• **Records from a data source**:
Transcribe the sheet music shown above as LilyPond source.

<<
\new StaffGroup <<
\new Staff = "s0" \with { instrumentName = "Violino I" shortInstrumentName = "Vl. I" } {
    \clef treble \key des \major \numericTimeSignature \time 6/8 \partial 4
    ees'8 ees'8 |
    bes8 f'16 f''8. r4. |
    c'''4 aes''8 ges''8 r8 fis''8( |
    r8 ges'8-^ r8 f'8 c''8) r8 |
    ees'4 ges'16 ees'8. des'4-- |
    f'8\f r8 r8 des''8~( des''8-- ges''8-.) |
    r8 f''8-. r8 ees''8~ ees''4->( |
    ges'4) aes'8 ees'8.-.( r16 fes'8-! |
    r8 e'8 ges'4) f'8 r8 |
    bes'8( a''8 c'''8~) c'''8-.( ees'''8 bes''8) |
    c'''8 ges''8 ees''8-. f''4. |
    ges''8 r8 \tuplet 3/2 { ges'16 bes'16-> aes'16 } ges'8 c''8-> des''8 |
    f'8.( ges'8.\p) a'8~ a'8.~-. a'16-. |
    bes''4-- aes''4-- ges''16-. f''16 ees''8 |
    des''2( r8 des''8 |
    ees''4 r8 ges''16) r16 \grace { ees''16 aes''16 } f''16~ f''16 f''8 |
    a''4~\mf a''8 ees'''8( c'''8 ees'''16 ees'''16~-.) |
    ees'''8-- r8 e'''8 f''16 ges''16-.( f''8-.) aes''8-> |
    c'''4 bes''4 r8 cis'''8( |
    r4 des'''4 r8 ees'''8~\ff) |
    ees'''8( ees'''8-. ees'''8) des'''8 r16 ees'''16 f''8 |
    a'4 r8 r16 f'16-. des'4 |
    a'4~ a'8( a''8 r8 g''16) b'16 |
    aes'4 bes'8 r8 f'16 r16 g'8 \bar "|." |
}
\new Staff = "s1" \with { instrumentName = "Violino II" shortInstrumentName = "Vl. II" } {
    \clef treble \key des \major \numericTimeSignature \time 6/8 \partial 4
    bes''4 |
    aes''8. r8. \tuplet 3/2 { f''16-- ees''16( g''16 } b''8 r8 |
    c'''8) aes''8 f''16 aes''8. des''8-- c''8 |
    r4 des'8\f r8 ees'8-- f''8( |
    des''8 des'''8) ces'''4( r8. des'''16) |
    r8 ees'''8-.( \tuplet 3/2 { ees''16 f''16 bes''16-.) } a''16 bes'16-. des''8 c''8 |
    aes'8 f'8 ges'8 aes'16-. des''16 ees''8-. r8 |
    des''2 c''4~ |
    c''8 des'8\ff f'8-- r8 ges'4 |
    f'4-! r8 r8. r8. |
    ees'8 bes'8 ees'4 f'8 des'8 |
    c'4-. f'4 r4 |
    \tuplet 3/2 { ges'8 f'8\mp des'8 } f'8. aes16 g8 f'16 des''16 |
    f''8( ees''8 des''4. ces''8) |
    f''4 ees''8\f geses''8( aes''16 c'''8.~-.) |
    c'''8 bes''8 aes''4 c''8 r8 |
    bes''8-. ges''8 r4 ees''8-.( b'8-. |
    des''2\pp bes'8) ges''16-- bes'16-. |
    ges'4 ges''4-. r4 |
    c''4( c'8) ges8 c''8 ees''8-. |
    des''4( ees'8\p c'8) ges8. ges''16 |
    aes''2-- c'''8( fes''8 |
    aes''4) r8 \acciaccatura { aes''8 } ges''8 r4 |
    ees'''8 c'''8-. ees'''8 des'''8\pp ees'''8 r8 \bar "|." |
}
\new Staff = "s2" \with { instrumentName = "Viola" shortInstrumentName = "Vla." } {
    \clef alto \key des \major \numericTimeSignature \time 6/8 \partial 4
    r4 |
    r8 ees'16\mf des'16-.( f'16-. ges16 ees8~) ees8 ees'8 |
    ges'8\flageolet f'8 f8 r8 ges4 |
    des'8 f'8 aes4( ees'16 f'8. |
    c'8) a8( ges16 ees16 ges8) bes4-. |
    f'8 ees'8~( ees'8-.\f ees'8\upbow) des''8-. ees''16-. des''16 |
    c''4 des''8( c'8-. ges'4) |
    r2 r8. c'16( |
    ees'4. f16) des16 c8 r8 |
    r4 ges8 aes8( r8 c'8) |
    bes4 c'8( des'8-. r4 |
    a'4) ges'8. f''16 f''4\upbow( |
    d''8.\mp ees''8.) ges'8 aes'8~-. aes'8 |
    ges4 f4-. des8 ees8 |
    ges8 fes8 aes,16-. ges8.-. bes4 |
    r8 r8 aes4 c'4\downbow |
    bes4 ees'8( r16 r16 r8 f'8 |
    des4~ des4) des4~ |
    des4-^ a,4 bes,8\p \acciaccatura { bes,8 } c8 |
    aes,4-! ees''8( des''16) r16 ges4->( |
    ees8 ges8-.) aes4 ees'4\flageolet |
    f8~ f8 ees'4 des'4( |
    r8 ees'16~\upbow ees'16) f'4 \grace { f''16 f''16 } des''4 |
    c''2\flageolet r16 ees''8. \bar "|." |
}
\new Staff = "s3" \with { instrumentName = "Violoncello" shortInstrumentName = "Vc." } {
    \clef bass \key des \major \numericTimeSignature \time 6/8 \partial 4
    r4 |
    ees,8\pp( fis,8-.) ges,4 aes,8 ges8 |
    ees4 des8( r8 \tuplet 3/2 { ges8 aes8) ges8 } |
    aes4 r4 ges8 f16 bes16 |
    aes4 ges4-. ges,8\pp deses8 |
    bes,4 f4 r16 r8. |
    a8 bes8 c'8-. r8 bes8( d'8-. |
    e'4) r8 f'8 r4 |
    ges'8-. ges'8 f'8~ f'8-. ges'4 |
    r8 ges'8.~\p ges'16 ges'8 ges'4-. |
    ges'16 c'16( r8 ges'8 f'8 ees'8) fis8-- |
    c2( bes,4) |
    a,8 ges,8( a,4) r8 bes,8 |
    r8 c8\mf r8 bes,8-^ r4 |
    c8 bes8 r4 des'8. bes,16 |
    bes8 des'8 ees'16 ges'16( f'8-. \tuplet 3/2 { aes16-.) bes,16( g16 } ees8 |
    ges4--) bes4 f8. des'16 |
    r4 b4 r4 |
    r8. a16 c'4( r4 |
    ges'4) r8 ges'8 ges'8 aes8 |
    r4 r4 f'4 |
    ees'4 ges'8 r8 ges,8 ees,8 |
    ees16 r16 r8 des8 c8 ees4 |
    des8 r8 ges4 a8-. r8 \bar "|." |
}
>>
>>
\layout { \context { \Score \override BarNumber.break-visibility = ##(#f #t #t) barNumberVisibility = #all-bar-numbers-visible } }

• **Task instructions**:
Find each line in the data above that contains the string "with" and copy those lines out in full.

• **Expected answer**:
\new Staff = "s0" \with { instrumentName = "Violino I" shortInstrumentName = "Vl. I" } {
\new Staff = "s1" \with { instrumentName = "Violino II" shortInstrumentName = "Vl. II" } {
\new Staff = "s2" \with { instrumentName = "Viola" shortInstrumentName = "Vla." } {
\new Staff = "s3" \with { instrumentName = "Violoncello" shortInstrumentName = "Vc." } {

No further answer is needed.